Problem:
Each line of data below must be printed exactly as written, with any pictures removed.

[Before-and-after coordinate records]
+ + + +
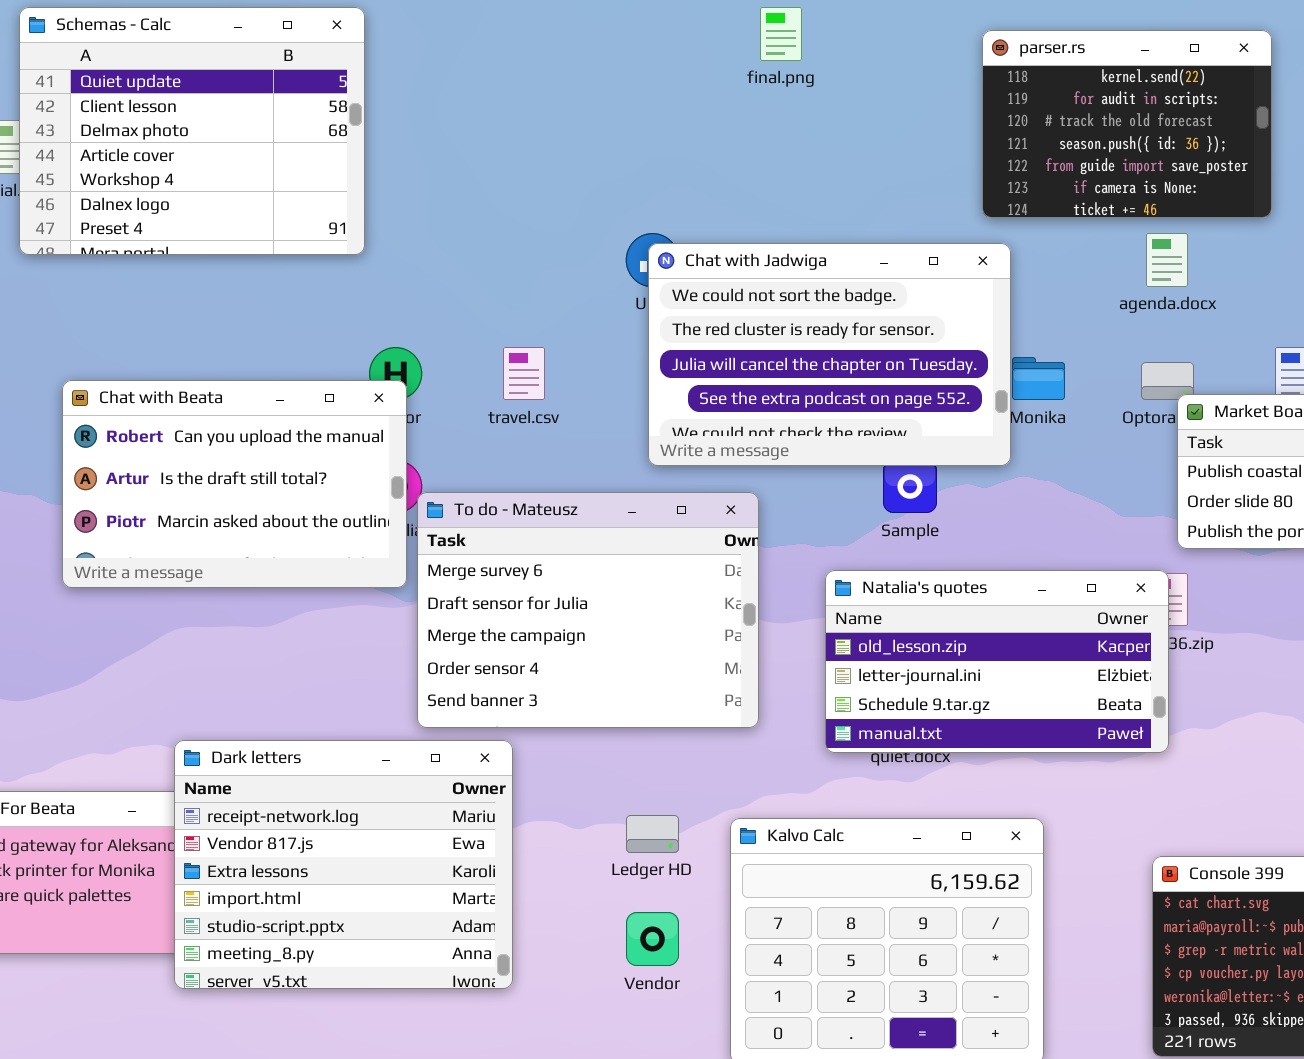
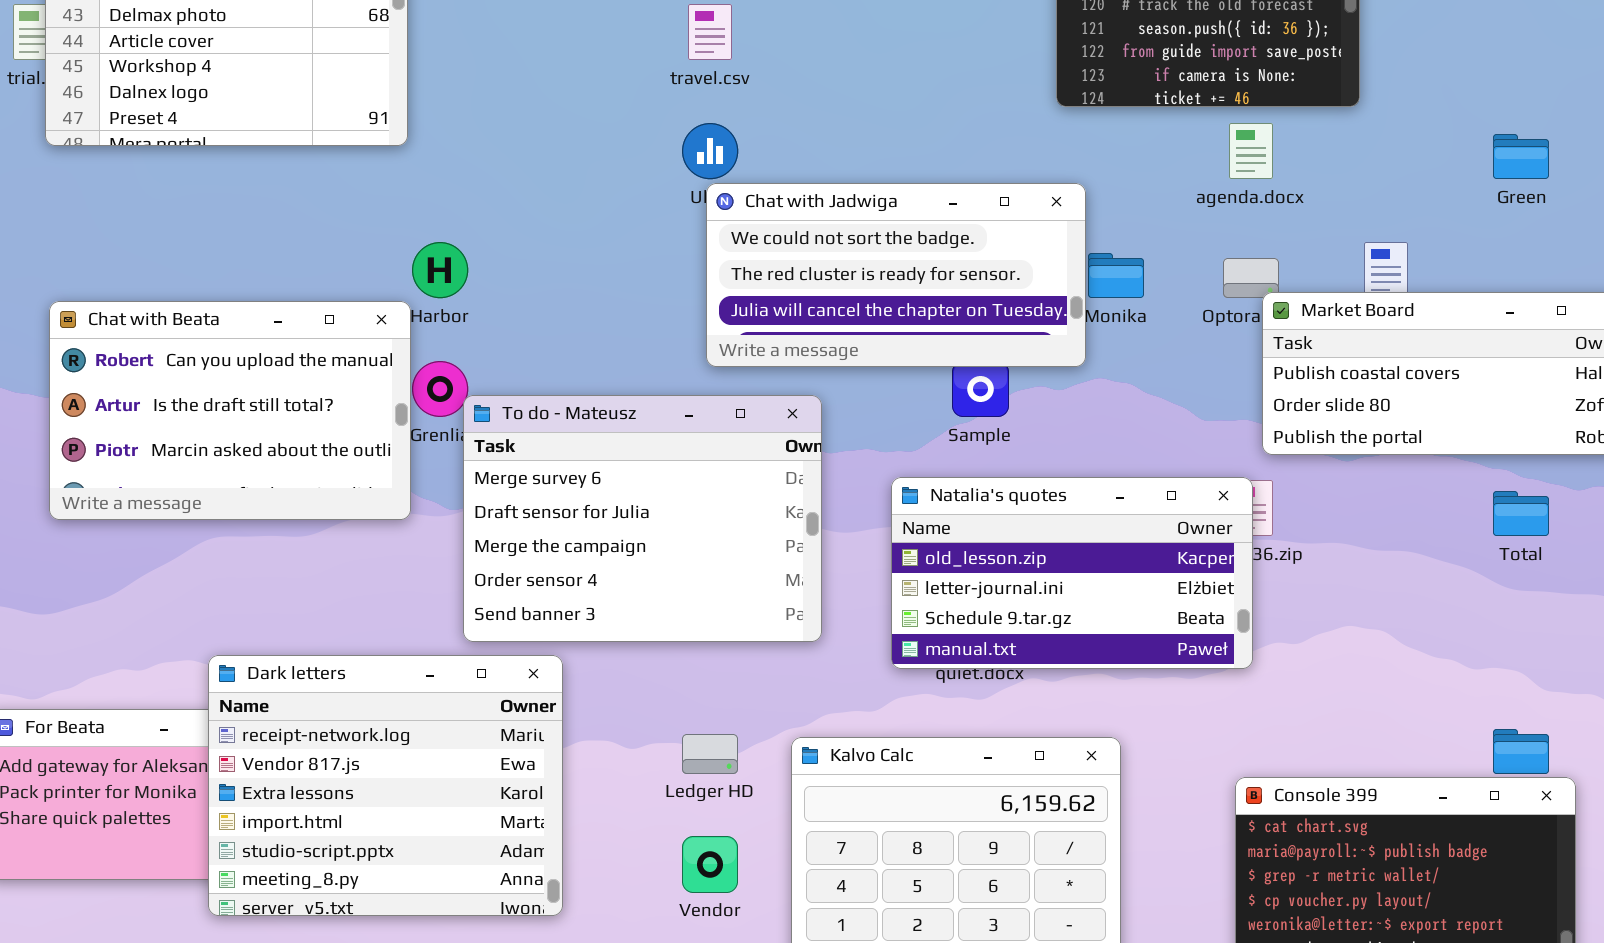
Chat with Jadwiga: [648,243,1011,466] -> [706,183,1086,367], resized
travel.csv: [503,347,545,400] -> [688,4,732,60], moved
Chat with Beata: [62,380,407,588] -> [49,301,411,520], moved

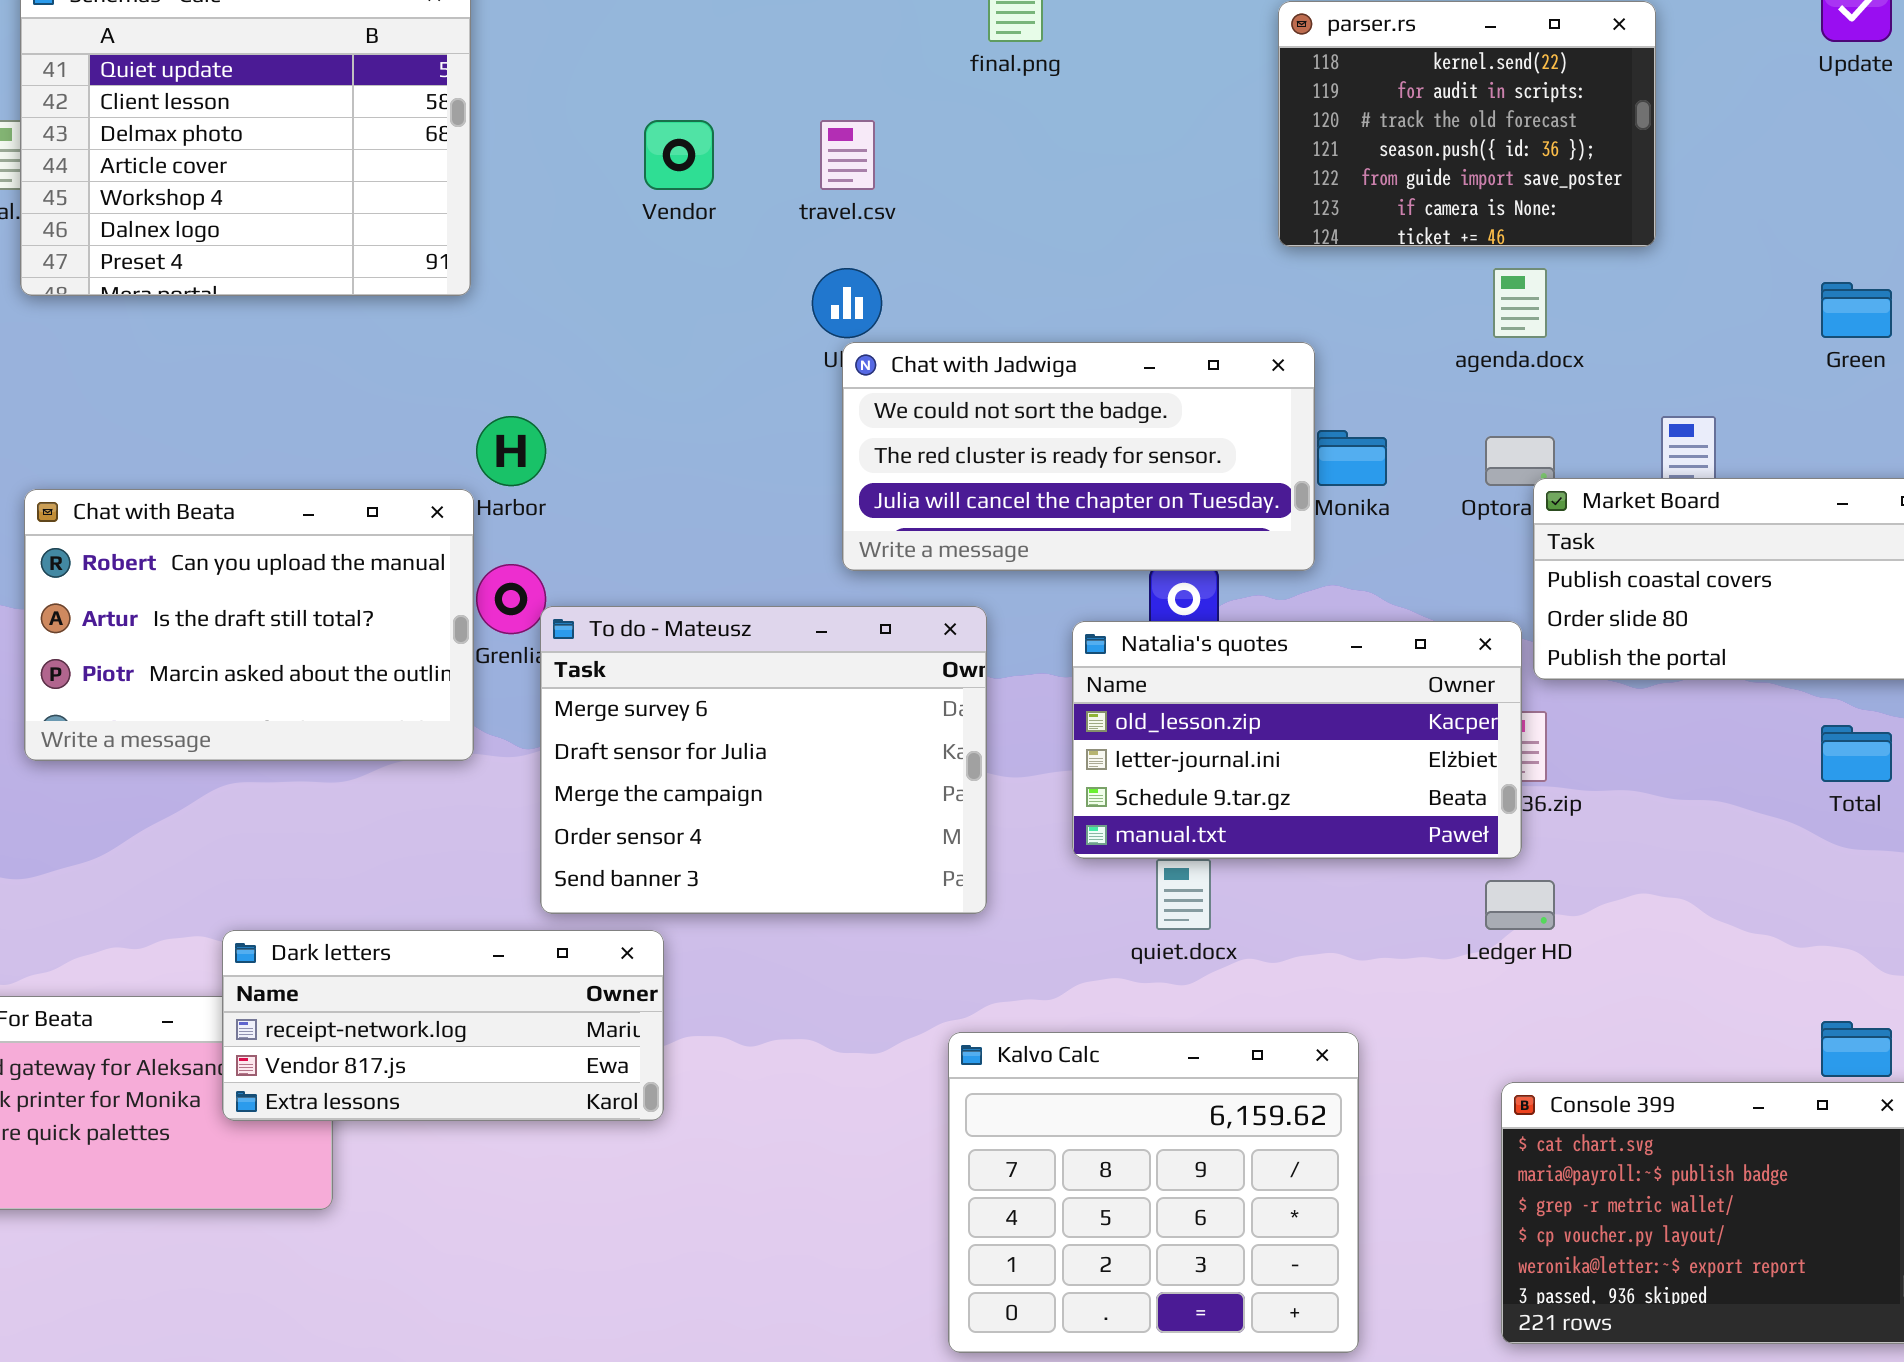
Natalia's quotes: [891,477,1253,669] -> [1072,621,1522,859], moved
Dark letters: [208,655,563,916] -> [222,930,664,1121], resized
Ledger HD: [682,734,738,774] -> [1485,880,1555,930], moved
Vendor: [682,836,738,893] -> [644,120,714,190], moved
+ + + +
Result below:
Chat with Jadwiga: [648,243,1011,466] -> [706,183,1086,367], resized
travel.csv: [503,347,545,400] -> [688,4,732,60], moved
Chat with Beata: [62,380,407,588] -> [49,301,411,520], moved

Natalia's quotes: [891,477,1253,669] -> [1072,621,1522,859], moved
Dark letters: [208,655,563,916] -> [222,930,664,1121], resized
Ledger HD: [682,734,738,774] -> [1485,880,1555,930], moved
Vendor: [682,836,738,893] -> [644,120,714,190], moved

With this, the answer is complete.